Your task »
From the line containing "(310, 134) = (175, 490): purple" down to the last line of the records below, give every line again without any change.

[Data under study]

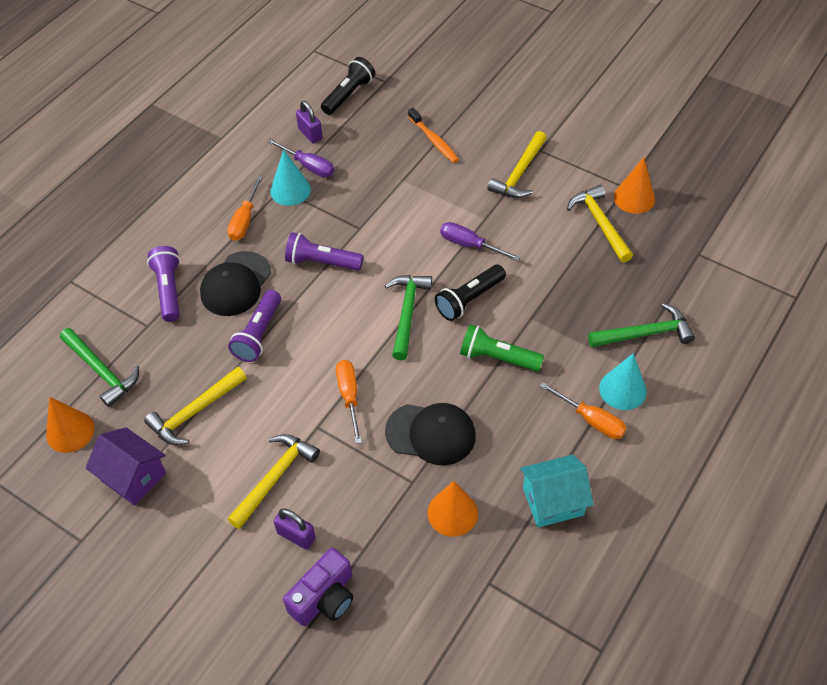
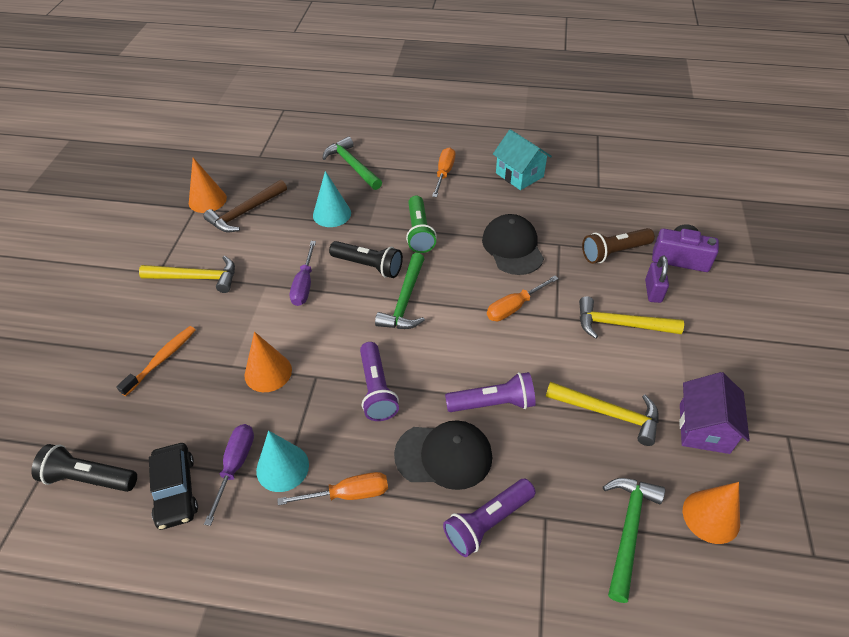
camera: 115 degrees left, 5 degrees down
(310, 134) = (175, 490): purple padlock -> black car
(370, 531) = (614, 252): none -> brown flashlight
(407, 313) = (405, 301): green hammer -> green hammer turned 60 degrees counterclockwise
(452, 513) = (565, 216): orange cone -> orange cone (268, 372)
(600, 223) = (245, 212): yellow hammer -> brown hammer
(622, 389) = (409, 165): turquoise cone -> turquoise cone (332, 214)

[/Data under study]

Result of this task »
(310, 134) = (175, 490): purple padlock -> black car
(370, 531) = (614, 252): none -> brown flashlight
(407, 313) = (405, 301): green hammer -> green hammer turned 60 degrees counterclockwise
(452, 513) = (565, 216): orange cone -> orange cone (268, 372)
(600, 223) = (245, 212): yellow hammer -> brown hammer
(622, 389) = (409, 165): turquoise cone -> turquoise cone (332, 214)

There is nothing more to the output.